BEGIN

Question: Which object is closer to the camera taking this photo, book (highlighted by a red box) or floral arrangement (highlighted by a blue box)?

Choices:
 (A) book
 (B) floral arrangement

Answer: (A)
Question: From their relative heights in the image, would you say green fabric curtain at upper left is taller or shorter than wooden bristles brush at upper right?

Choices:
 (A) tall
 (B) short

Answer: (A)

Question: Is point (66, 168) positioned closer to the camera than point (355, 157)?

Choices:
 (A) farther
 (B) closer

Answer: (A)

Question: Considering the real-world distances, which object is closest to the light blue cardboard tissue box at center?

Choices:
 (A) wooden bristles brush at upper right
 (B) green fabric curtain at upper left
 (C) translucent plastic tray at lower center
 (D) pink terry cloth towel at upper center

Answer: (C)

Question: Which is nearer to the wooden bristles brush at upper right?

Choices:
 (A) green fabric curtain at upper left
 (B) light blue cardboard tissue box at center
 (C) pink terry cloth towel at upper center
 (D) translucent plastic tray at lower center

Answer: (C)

END
BEGIN

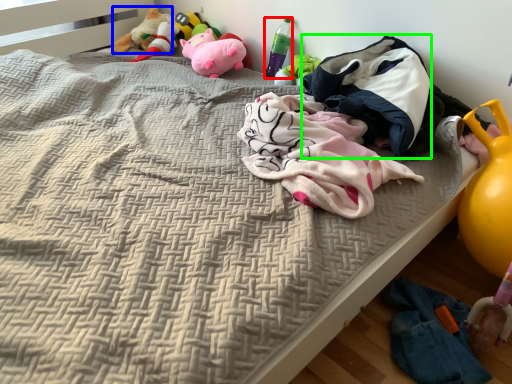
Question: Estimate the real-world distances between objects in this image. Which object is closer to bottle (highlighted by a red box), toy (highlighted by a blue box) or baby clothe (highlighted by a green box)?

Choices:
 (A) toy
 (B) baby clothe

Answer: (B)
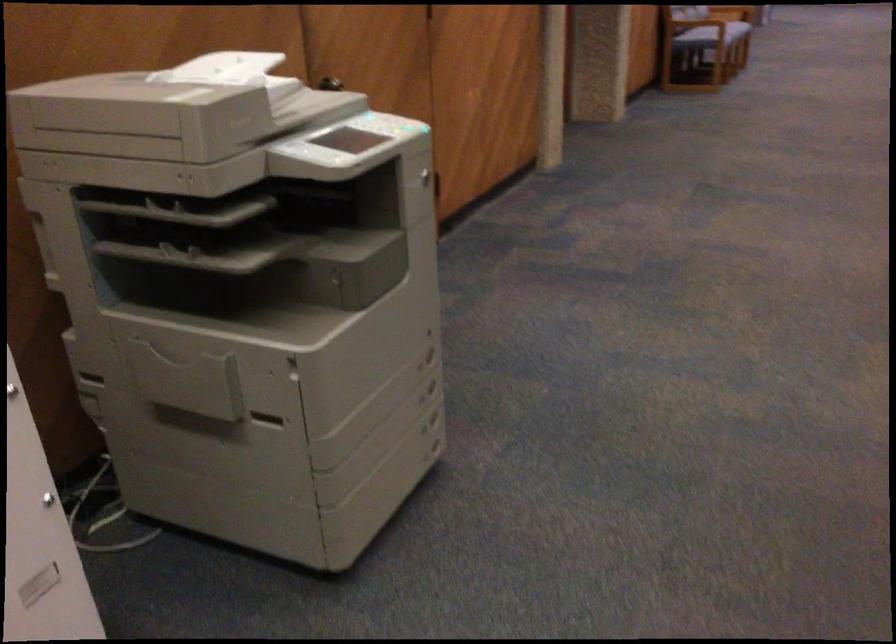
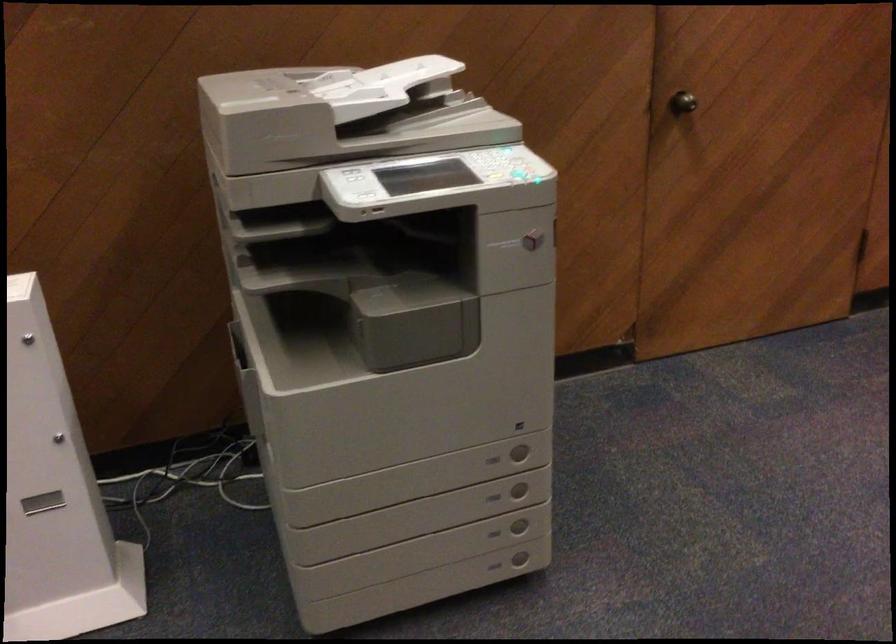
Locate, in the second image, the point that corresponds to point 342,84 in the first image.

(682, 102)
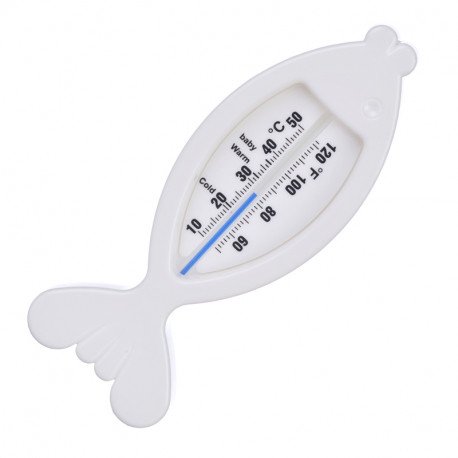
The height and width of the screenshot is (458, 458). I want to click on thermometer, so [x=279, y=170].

END

Task goal
Could you copy out the items word for word, starting at the line that contains "Question: Which object" and ending at the line that contains "(D) translucent plastic tray at lower center", with both of those lines included?

Result of the task
Question: Which object is closer to the camera taking this photo, book (highlighted by a red box) or floral arrangement (highlighted by a blue box)?

Choices:
 (A) book
 (B) floral arrangement

Answer: (A)
Question: From their relative heights in the image, would you say green fabric curtain at upper left is taller or shorter than wooden bristles brush at upper right?

Choices:
 (A) tall
 (B) short

Answer: (A)

Question: Is point (66, 168) positioned closer to the camera than point (355, 157)?

Choices:
 (A) farther
 (B) closer

Answer: (A)

Question: Considering the real-world distances, which object is closest to the light blue cardboard tissue box at center?

Choices:
 (A) wooden bristles brush at upper right
 (B) green fabric curtain at upper left
 (C) translucent plastic tray at lower center
 (D) pink terry cloth towel at upper center

Answer: (C)

Question: Which is nearer to the wooden bristles brush at upper right?

Choices:
 (A) green fabric curtain at upper left
 (B) light blue cardboard tissue box at center
 (C) pink terry cloth towel at upper center
 (D) translucent plastic tray at lower center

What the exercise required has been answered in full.